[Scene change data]
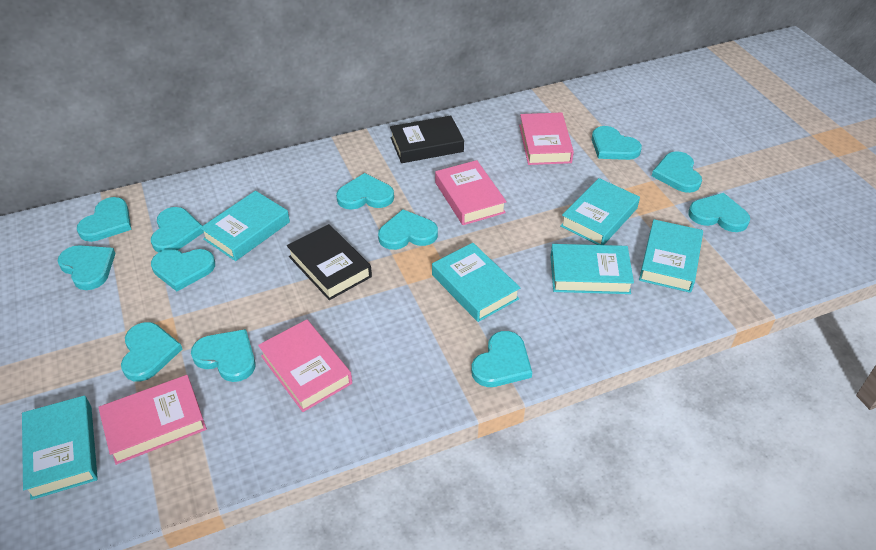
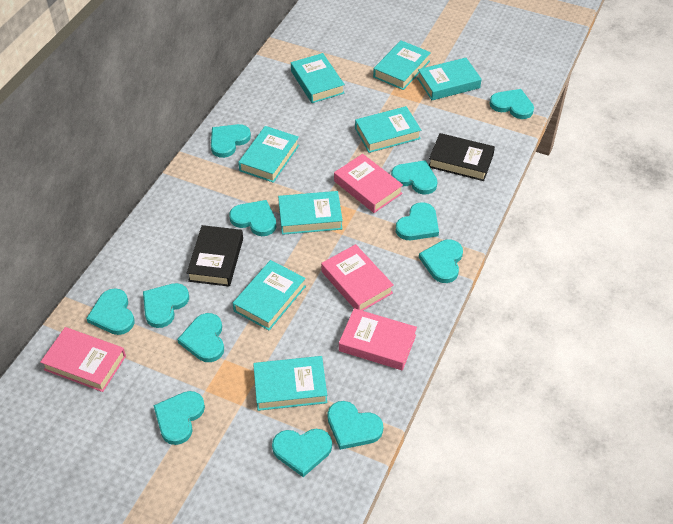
turquoise book: 6 -> 8

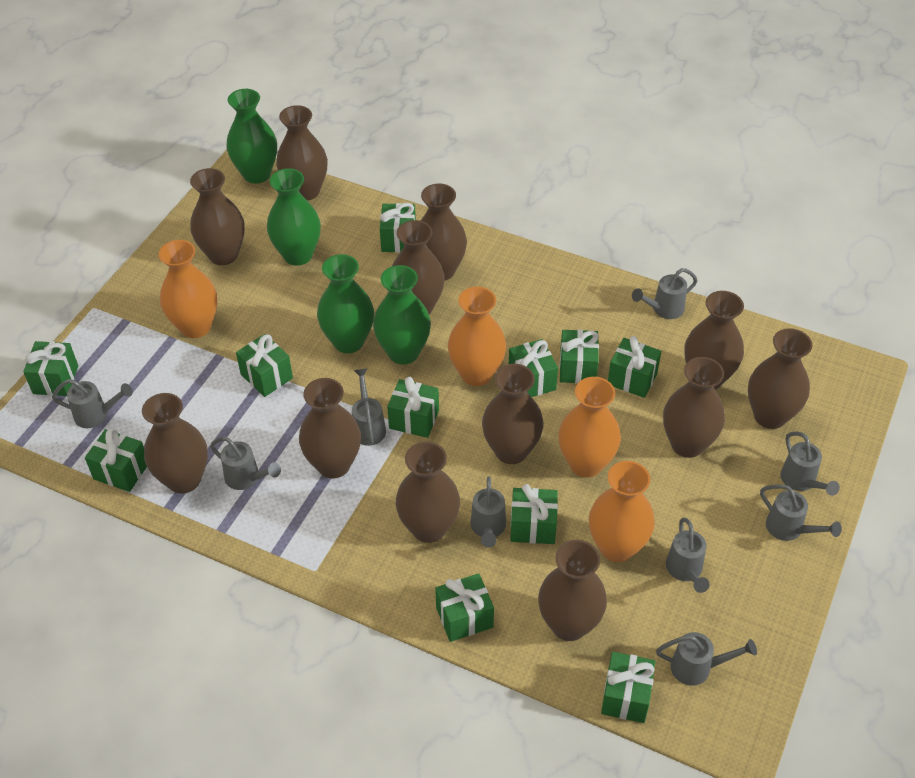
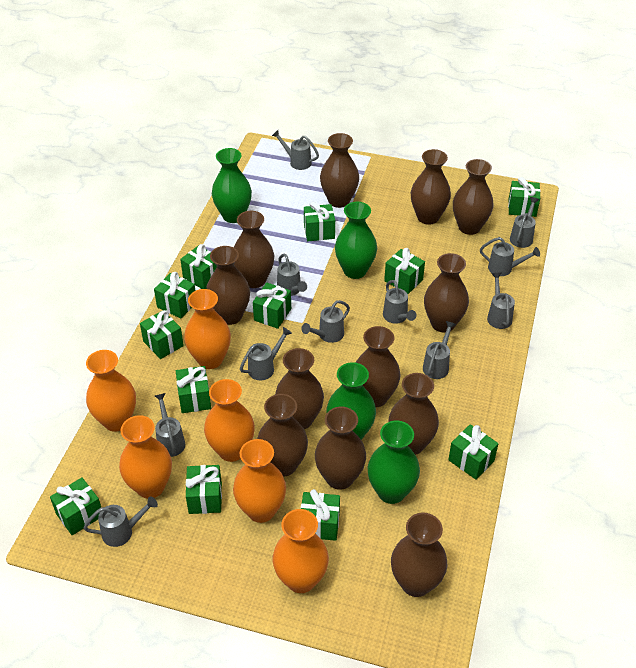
green gift: 11 -> 12
grey watering can: 9 -> 11
orange vase: 4 -> 6

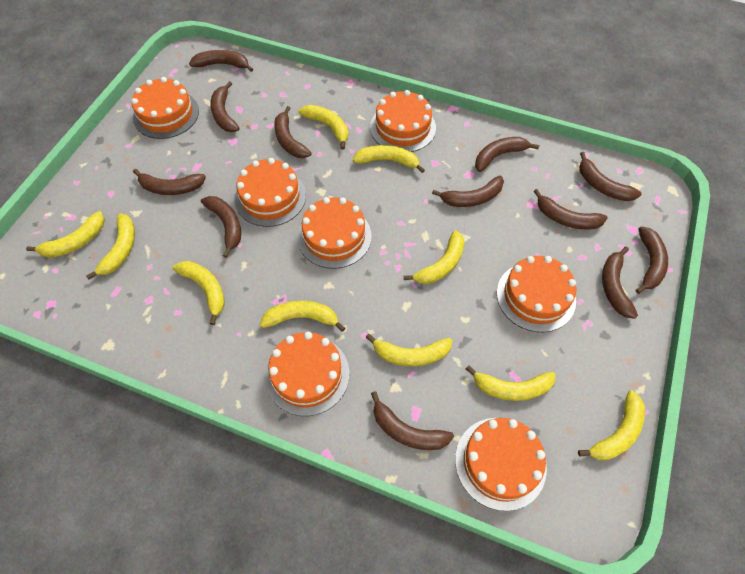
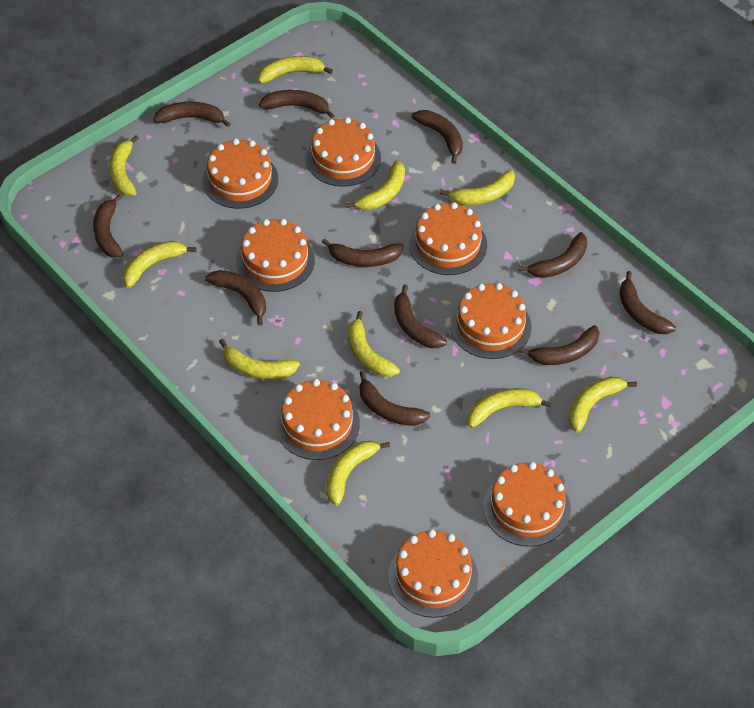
brown banana: 12 -> 11
orange cake: 7 -> 8

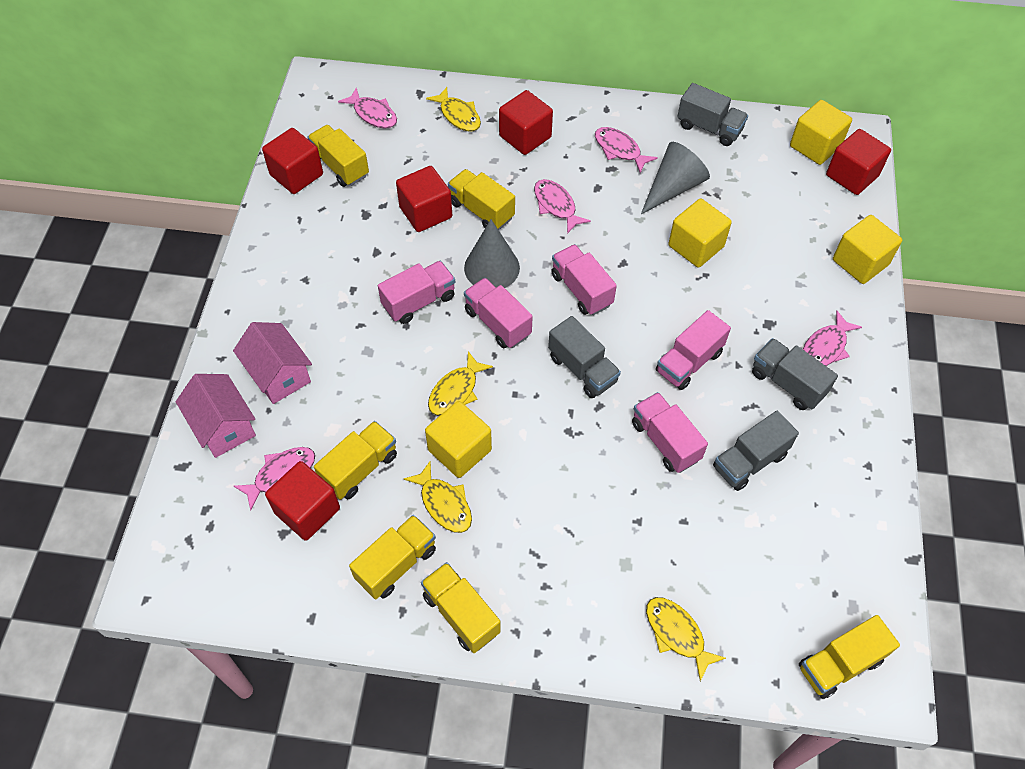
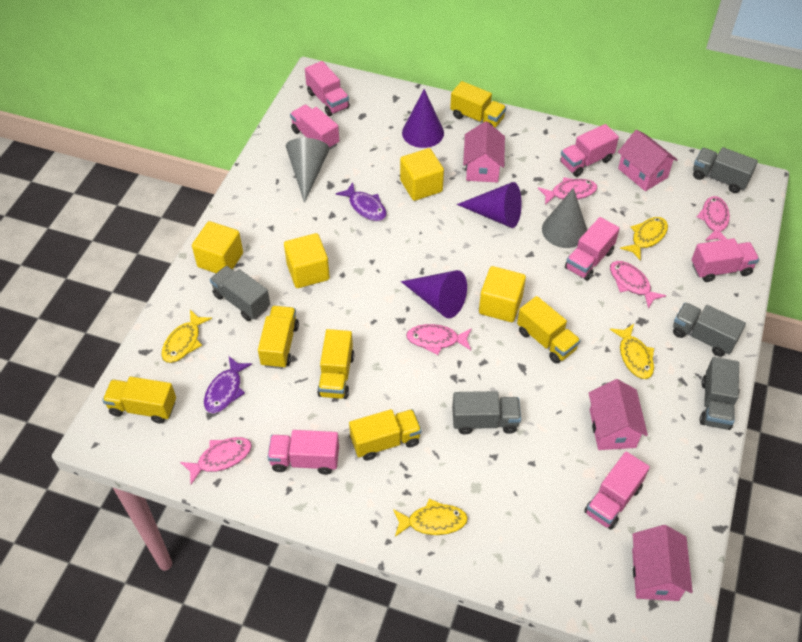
grey truck: 4 -> 5
pink house: 2 -> 4
pink truck: 5 -> 7
purple cone: 0 -> 3
purple fish: 0 -> 2
red cube: 5 -> 0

__Work to complete__
For this exercise, please copy exactly the lines from the one holding "pink house: 2 -> 4" through the end of the records, the first and last included.

__Response__
pink house: 2 -> 4
pink truck: 5 -> 7
purple cone: 0 -> 3
purple fish: 0 -> 2
red cube: 5 -> 0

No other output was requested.